> Assignment: Set the records down again in full, exactly as they are, apart from the images.

> Data for this exercise:
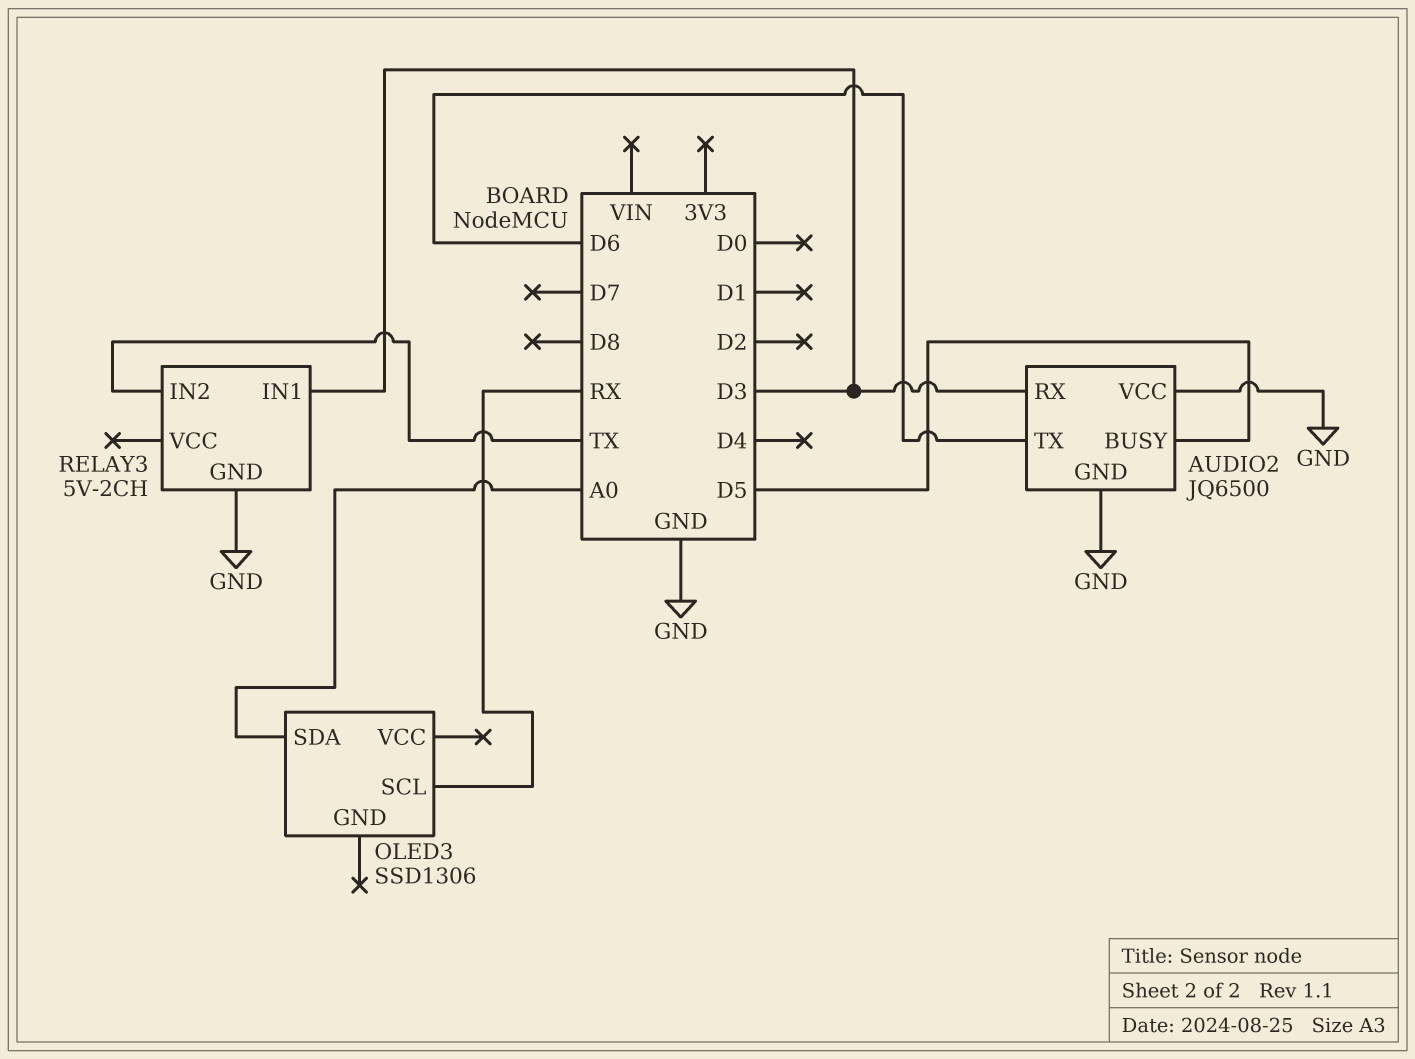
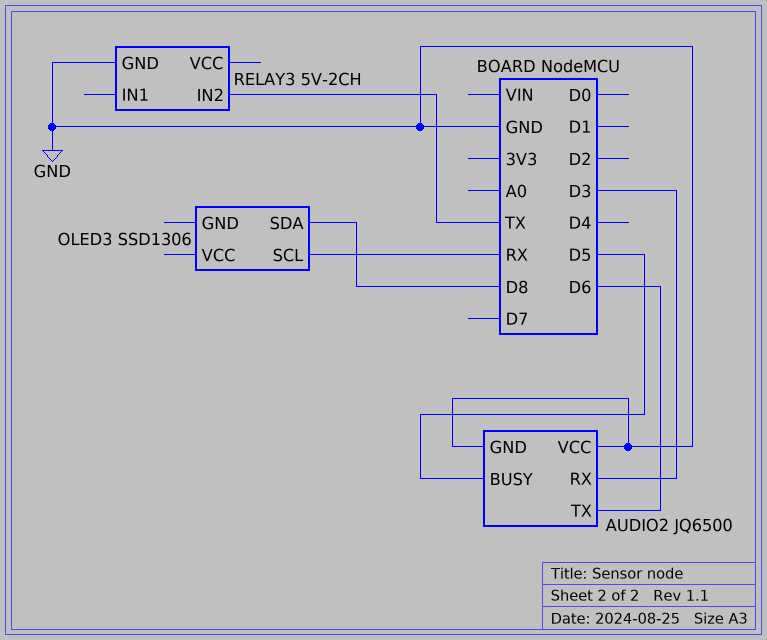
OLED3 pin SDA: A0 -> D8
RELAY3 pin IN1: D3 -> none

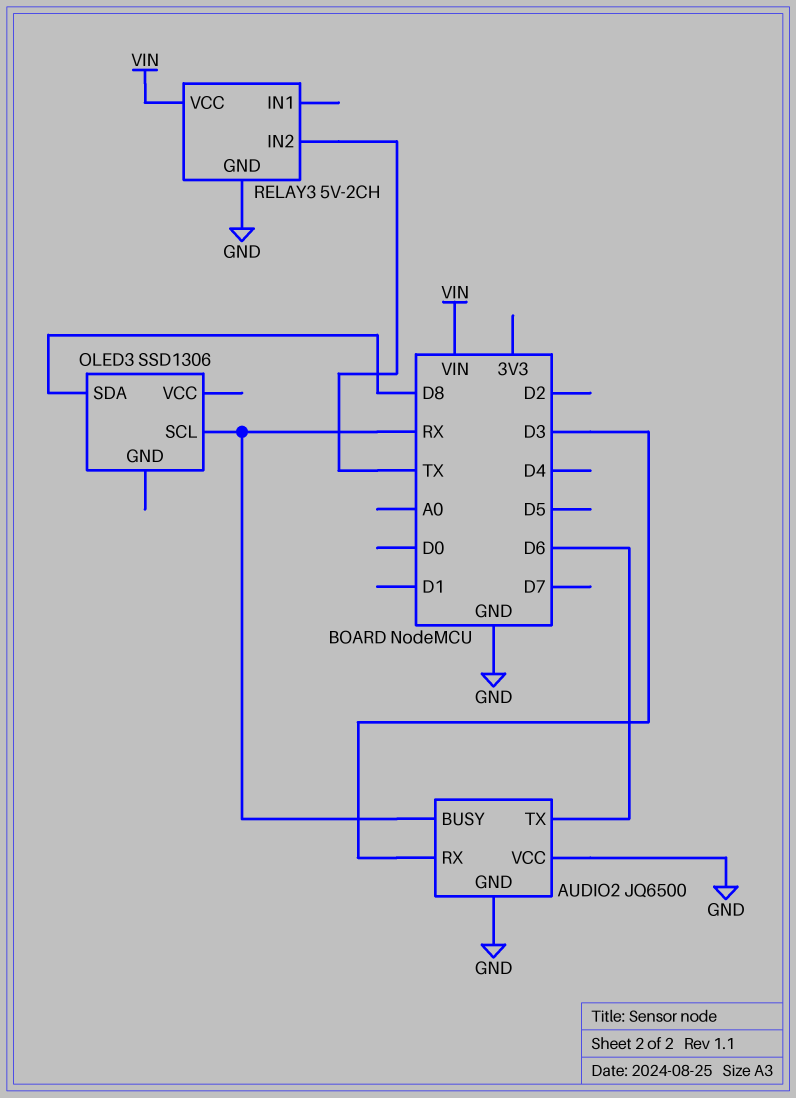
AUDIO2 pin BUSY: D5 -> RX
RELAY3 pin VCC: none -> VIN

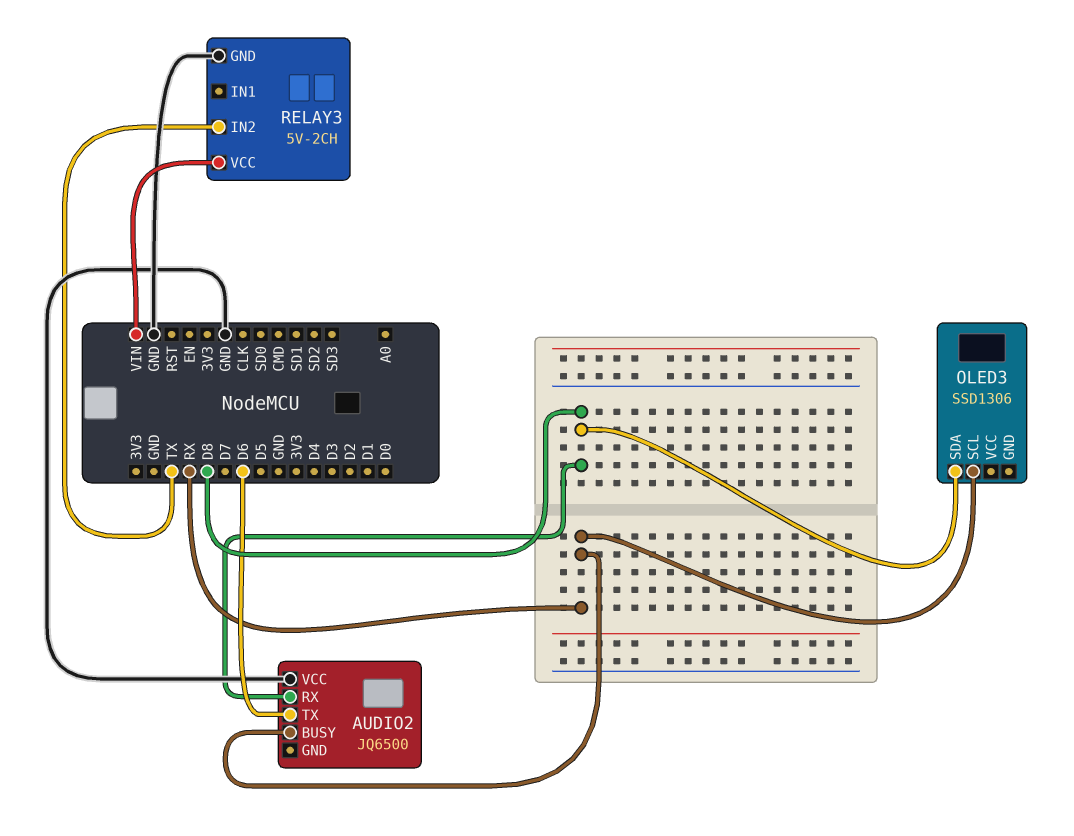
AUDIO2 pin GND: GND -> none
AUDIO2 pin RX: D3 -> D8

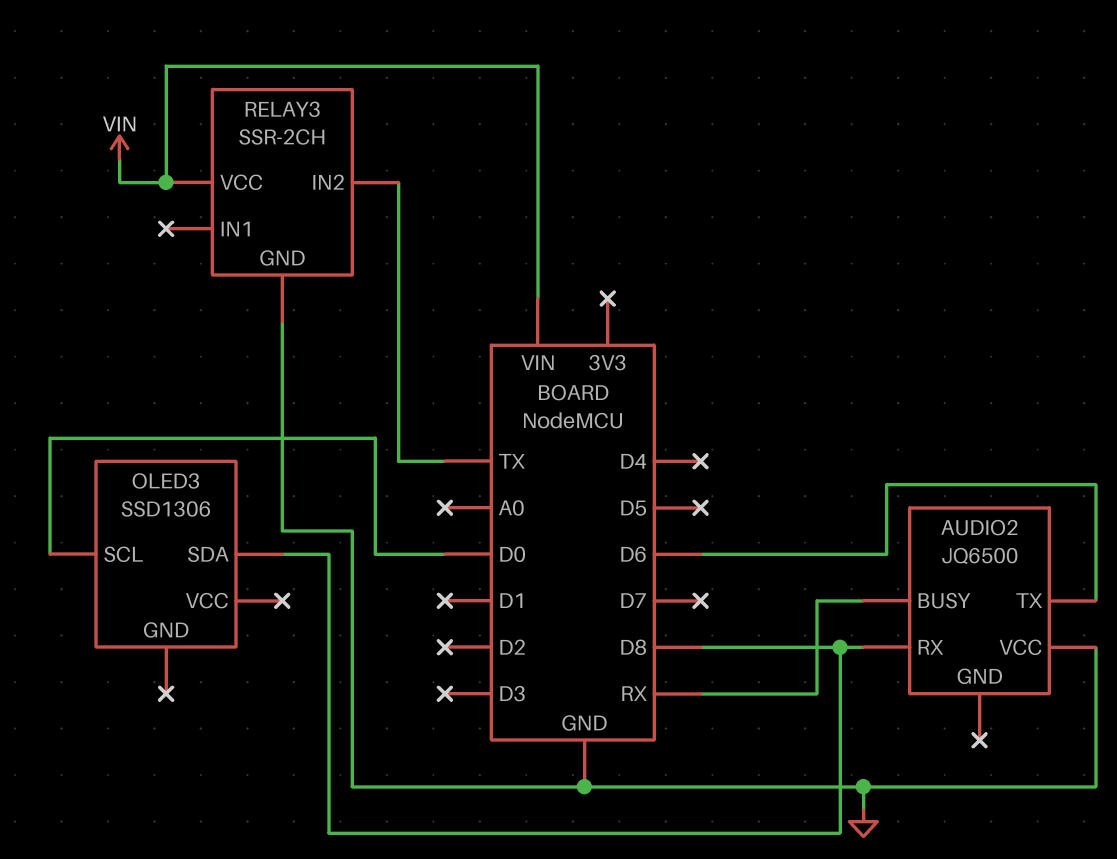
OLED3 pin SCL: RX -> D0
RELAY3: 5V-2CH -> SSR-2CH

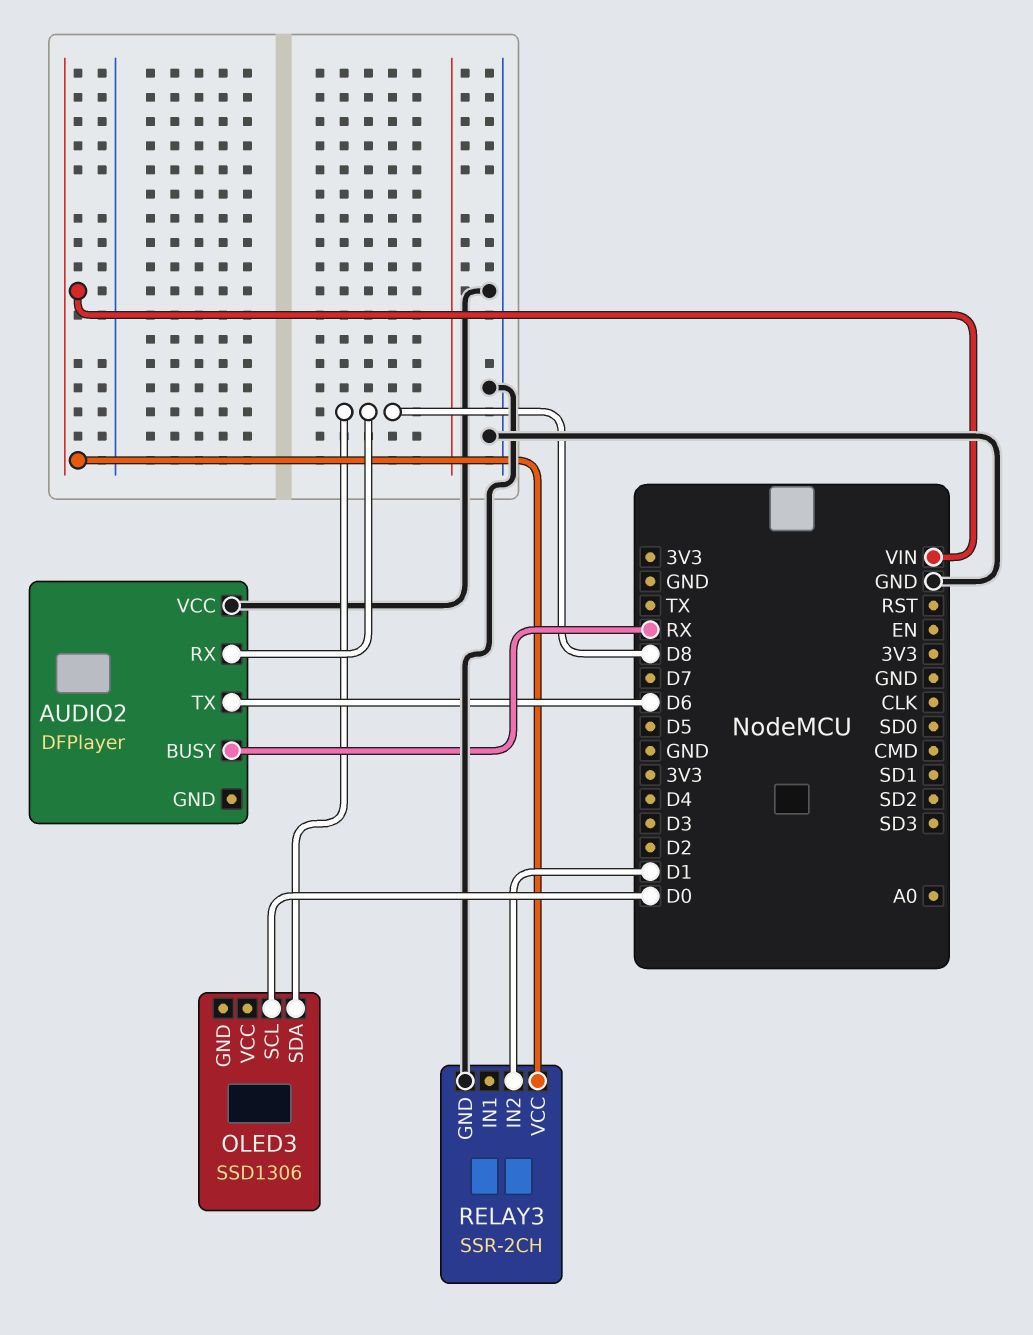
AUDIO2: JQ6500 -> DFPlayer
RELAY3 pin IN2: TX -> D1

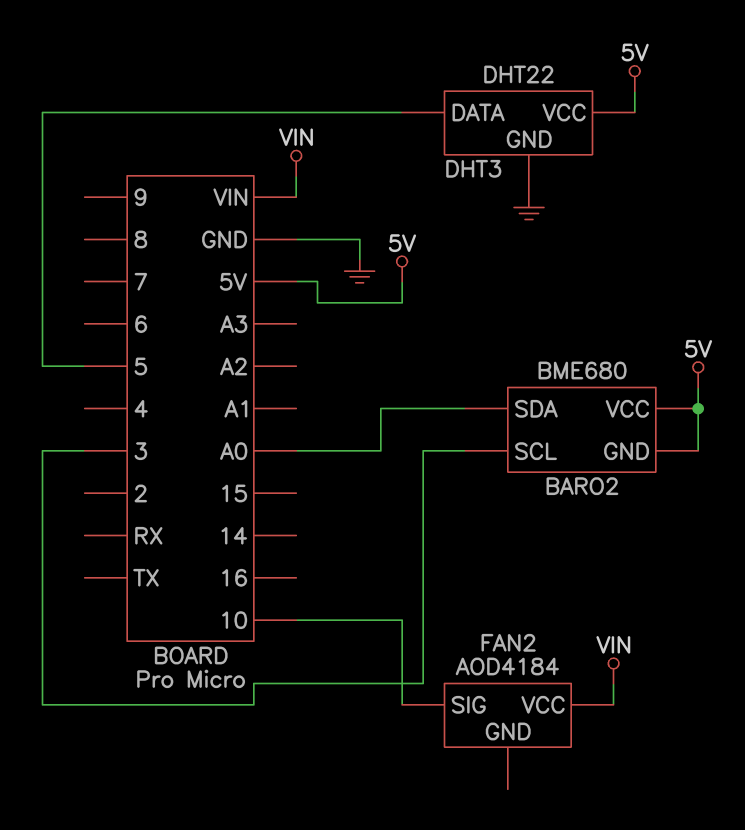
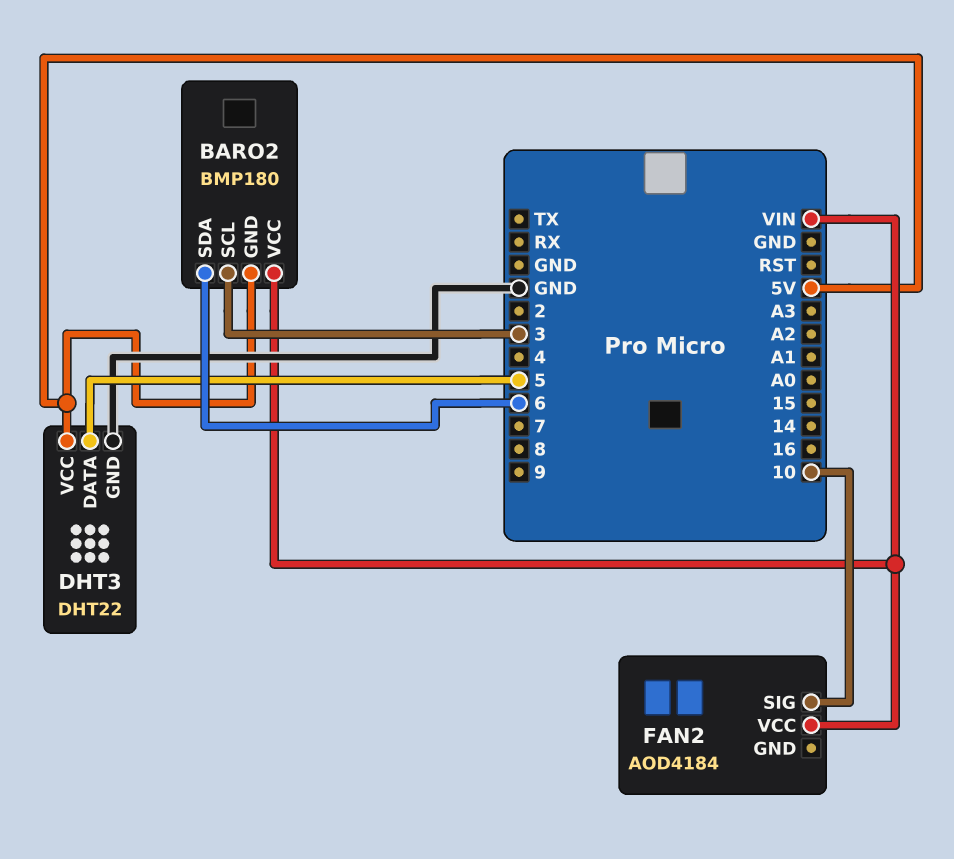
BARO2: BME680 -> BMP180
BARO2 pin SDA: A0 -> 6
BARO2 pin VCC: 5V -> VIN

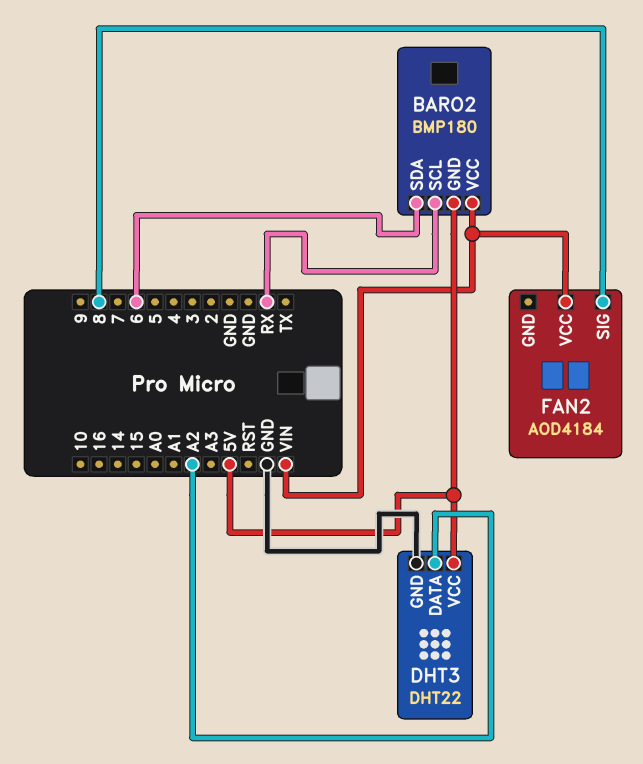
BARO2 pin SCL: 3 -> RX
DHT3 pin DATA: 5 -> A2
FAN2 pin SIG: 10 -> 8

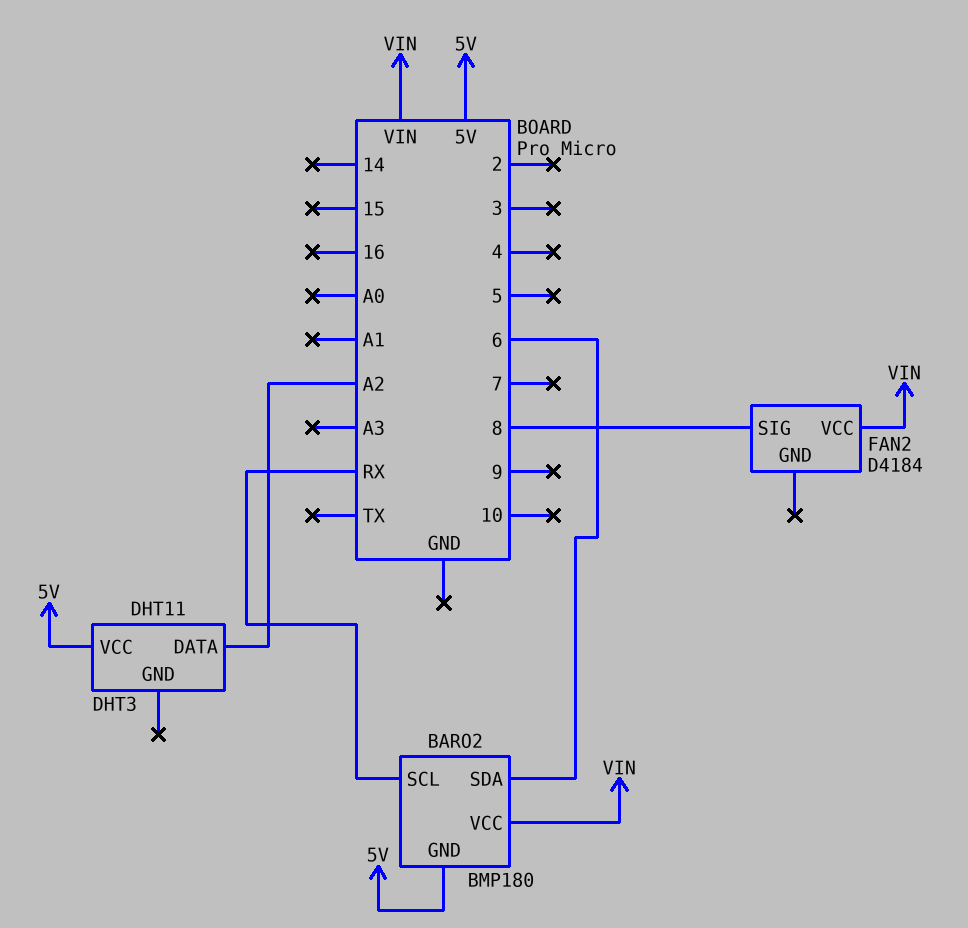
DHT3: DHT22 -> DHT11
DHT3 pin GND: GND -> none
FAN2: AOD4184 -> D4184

> Output of the exercise:
OLED3 pin SDA: A0 -> D8
RELAY3 pin IN1: D3 -> none

AUDIO2 pin BUSY: D5 -> RX
RELAY3 pin VCC: none -> VIN

AUDIO2 pin GND: GND -> none
AUDIO2 pin RX: D3 -> D8

OLED3 pin SCL: RX -> D0
RELAY3: 5V-2CH -> SSR-2CH

AUDIO2: JQ6500 -> DFPlayer
RELAY3 pin IN2: TX -> D1

BARO2: BME680 -> BMP180
BARO2 pin SDA: A0 -> 6
BARO2 pin VCC: 5V -> VIN

BARO2 pin SCL: 3 -> RX
DHT3 pin DATA: 5 -> A2
FAN2 pin SIG: 10 -> 8

DHT3: DHT22 -> DHT11
DHT3 pin GND: GND -> none
FAN2: AOD4184 -> D4184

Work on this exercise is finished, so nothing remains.